BEGIN Supplied entries
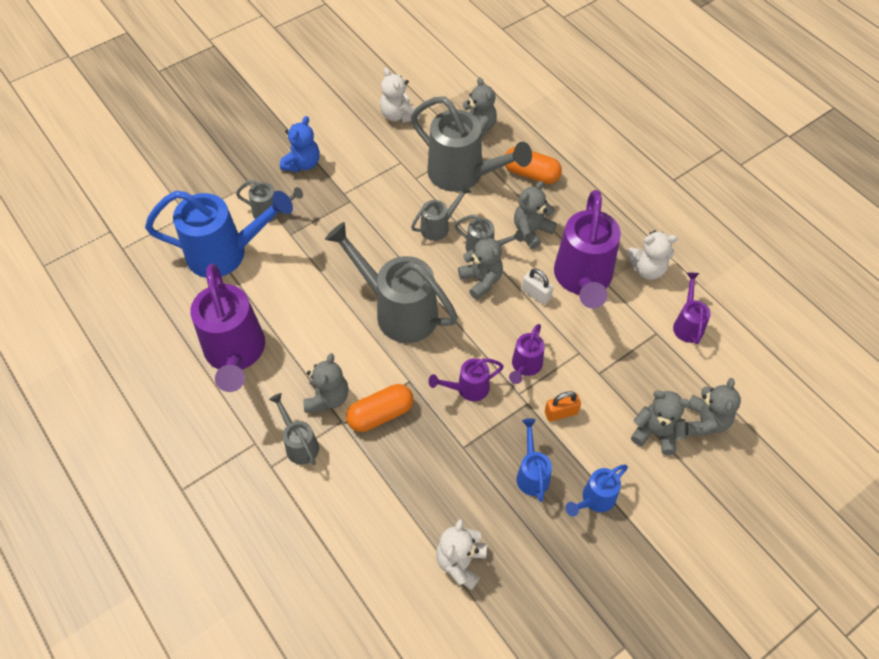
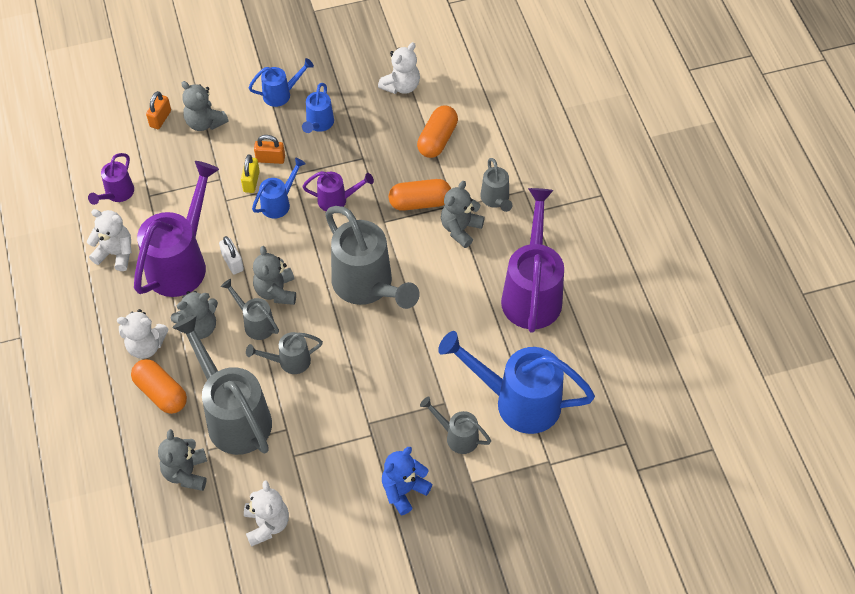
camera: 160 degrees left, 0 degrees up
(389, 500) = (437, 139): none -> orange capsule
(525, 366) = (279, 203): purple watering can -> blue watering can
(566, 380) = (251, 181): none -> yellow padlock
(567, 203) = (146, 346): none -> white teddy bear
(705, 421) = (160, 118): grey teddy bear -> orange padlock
END Supplied entries
BEGIN Supplied entries
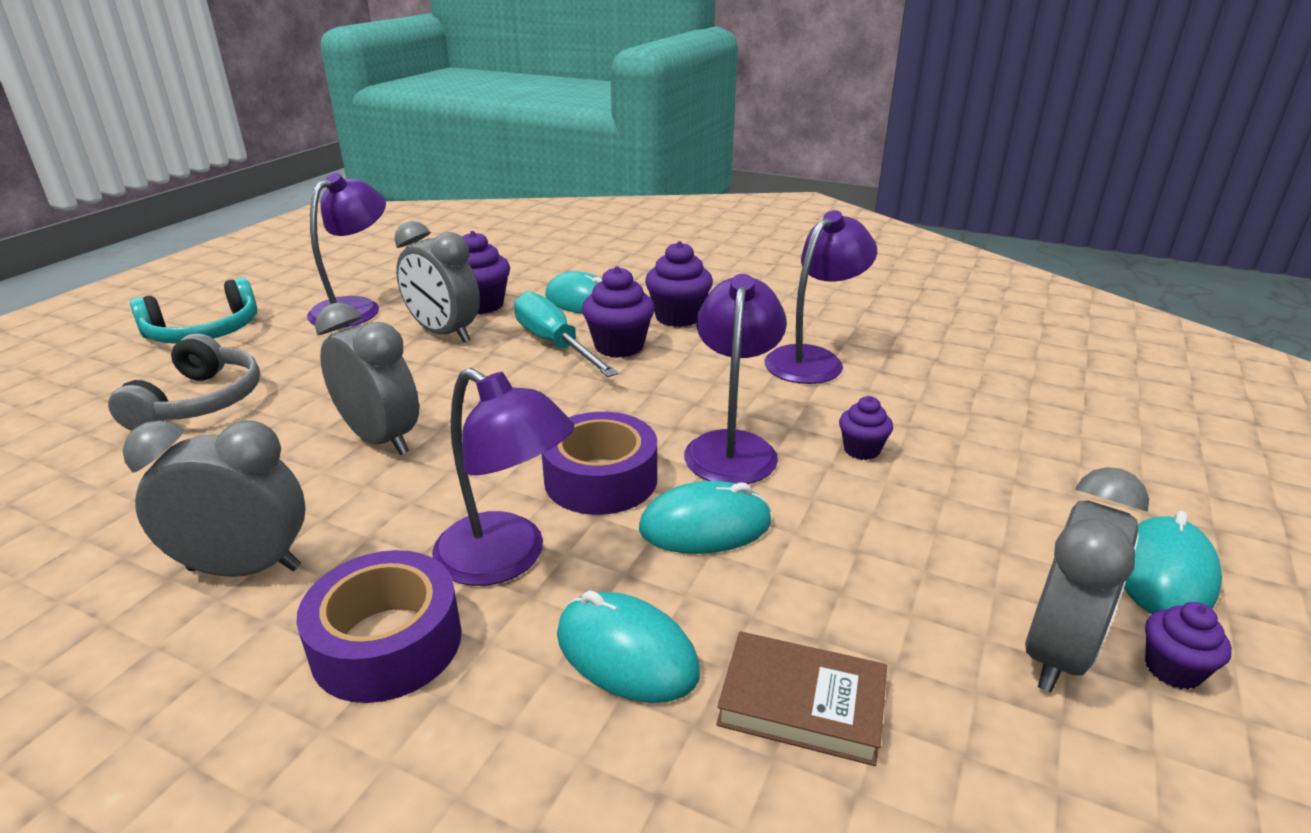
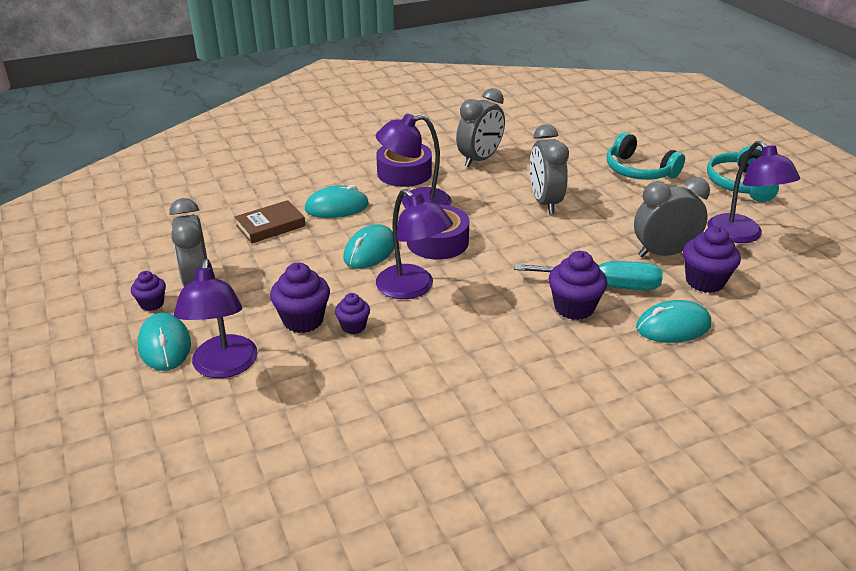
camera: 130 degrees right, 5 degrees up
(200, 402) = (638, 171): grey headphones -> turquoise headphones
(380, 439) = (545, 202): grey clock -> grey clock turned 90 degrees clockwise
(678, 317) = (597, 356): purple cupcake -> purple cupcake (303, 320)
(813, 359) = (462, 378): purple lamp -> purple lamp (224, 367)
END Supplied entries
**Exercise objective**
Only one stretch of the data above is needed. Restate it word for word, from the line containing "(525, 366) = (279, 203): purple" through the line containing "(705, 421) = (160, 118): grey", both ends included.

**Solution to the problem**
(525, 366) = (279, 203): purple watering can -> blue watering can
(566, 380) = (251, 181): none -> yellow padlock
(567, 203) = (146, 346): none -> white teddy bear
(705, 421) = (160, 118): grey teddy bear -> orange padlock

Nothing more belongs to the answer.